REQUIREMENT =
Please take the records that follow and repeat exactly the lines starting with the line with "(485, 288) = (538, 362): pink" and going on through the line with "(643, 389) = (692, 458): yellow lemon -> none".

PROVIDED RECORDS =
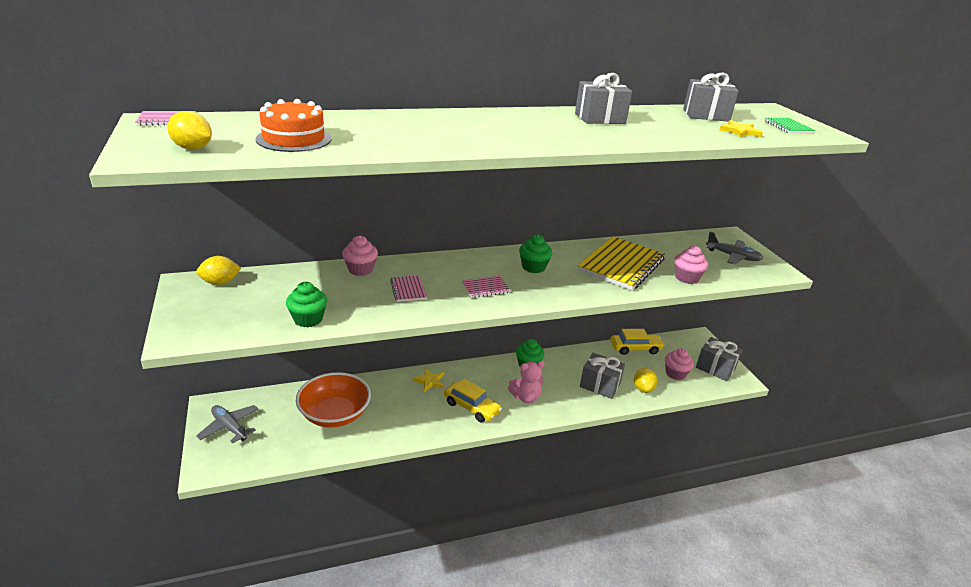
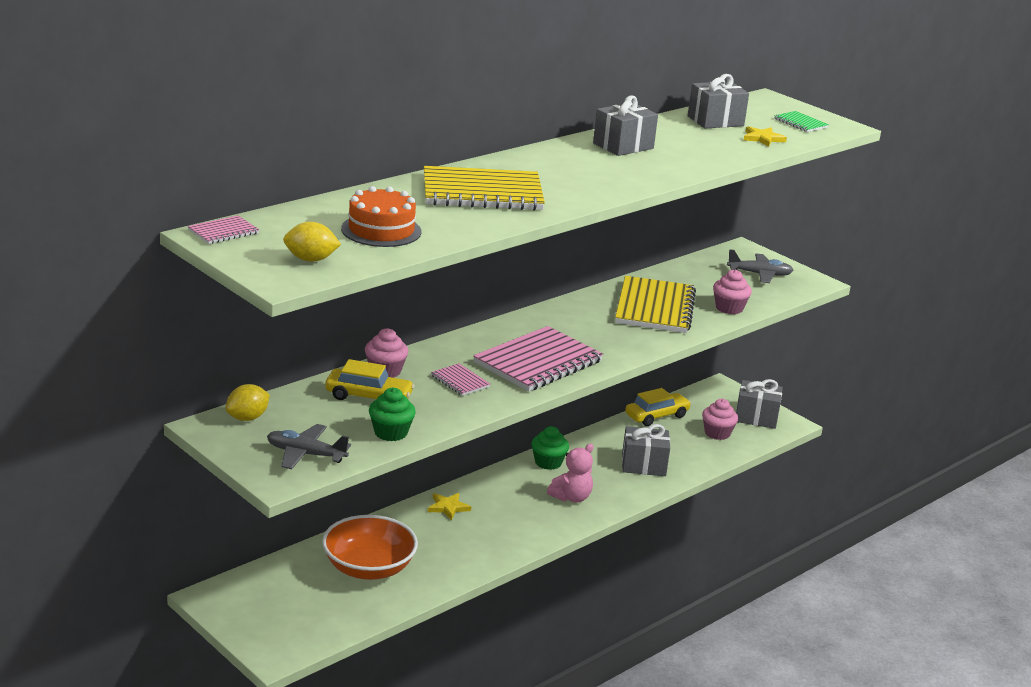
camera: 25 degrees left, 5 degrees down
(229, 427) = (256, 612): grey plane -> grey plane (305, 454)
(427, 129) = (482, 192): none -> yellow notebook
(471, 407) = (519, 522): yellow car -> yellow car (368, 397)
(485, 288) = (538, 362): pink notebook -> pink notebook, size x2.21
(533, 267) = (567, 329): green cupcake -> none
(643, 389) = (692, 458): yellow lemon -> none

--

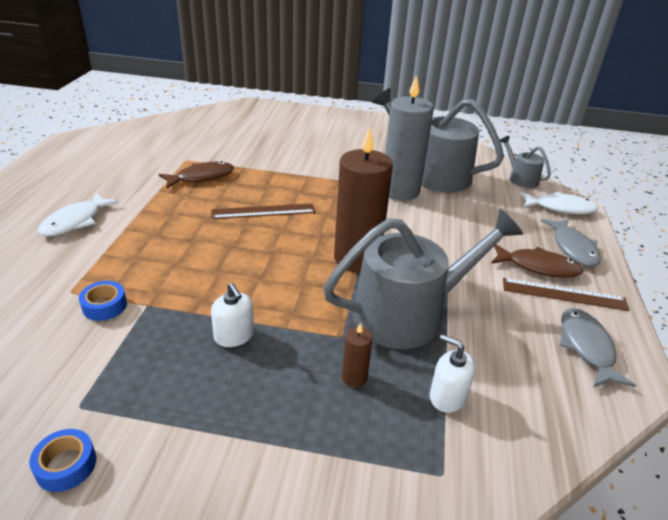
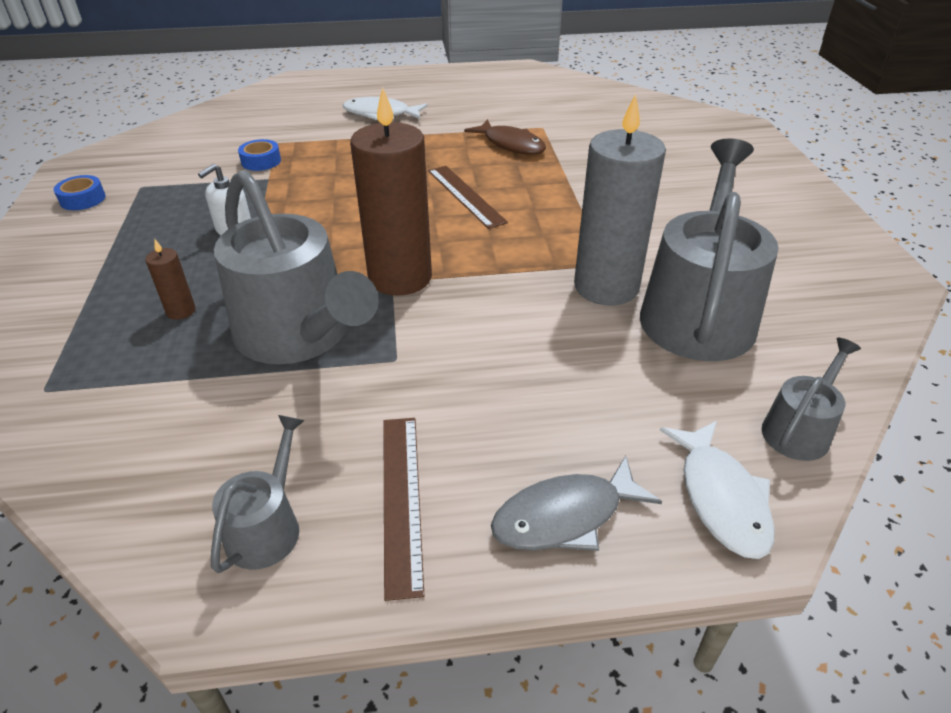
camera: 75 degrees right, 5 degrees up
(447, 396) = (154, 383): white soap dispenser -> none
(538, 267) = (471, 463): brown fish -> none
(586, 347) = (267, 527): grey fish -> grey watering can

FINISHED TASK =
(485, 288) = (538, 362): pink notebook -> pink notebook, size x2.21
(533, 267) = (567, 329): green cupcake -> none
(643, 389) = (692, 458): yellow lemon -> none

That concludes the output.